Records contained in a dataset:
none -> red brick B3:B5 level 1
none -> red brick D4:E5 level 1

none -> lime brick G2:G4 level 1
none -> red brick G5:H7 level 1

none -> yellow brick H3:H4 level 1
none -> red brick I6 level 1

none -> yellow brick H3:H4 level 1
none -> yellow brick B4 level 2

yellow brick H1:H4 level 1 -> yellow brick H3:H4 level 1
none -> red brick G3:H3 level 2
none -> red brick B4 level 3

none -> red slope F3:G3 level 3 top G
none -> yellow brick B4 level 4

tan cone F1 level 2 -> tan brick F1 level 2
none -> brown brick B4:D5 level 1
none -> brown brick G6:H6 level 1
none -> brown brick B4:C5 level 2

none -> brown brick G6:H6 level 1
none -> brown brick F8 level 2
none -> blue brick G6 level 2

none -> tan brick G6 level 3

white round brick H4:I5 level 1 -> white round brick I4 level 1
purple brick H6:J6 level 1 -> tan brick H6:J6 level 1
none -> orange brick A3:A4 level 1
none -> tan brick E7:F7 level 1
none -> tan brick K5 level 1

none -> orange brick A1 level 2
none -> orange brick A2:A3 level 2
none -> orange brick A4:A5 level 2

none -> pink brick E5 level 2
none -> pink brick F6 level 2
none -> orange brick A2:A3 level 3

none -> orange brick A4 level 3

| WHAT THE TASK ASKS |
Please make the answer a complete, exact reproduction of the records.

| RESULT OF THE EXERCISE |
none -> red brick B3:B5 level 1
none -> red brick D4:E5 level 1

none -> lime brick G2:G4 level 1
none -> red brick G5:H7 level 1

none -> yellow brick H3:H4 level 1
none -> red brick I6 level 1

none -> yellow brick H3:H4 level 1
none -> yellow brick B4 level 2

yellow brick H1:H4 level 1 -> yellow brick H3:H4 level 1
none -> red brick G3:H3 level 2
none -> red brick B4 level 3

none -> red slope F3:G3 level 3 top G
none -> yellow brick B4 level 4

tan cone F1 level 2 -> tan brick F1 level 2
none -> brown brick B4:D5 level 1
none -> brown brick G6:H6 level 1
none -> brown brick B4:C5 level 2

none -> brown brick G6:H6 level 1
none -> brown brick F8 level 2
none -> blue brick G6 level 2

none -> tan brick G6 level 3

white round brick H4:I5 level 1 -> white round brick I4 level 1
purple brick H6:J6 level 1 -> tan brick H6:J6 level 1
none -> orange brick A3:A4 level 1
none -> tan brick E7:F7 level 1
none -> tan brick K5 level 1

none -> orange brick A1 level 2
none -> orange brick A2:A3 level 2
none -> orange brick A4:A5 level 2

none -> pink brick E5 level 2
none -> pink brick F6 level 2
none -> orange brick A2:A3 level 3

none -> orange brick A4 level 3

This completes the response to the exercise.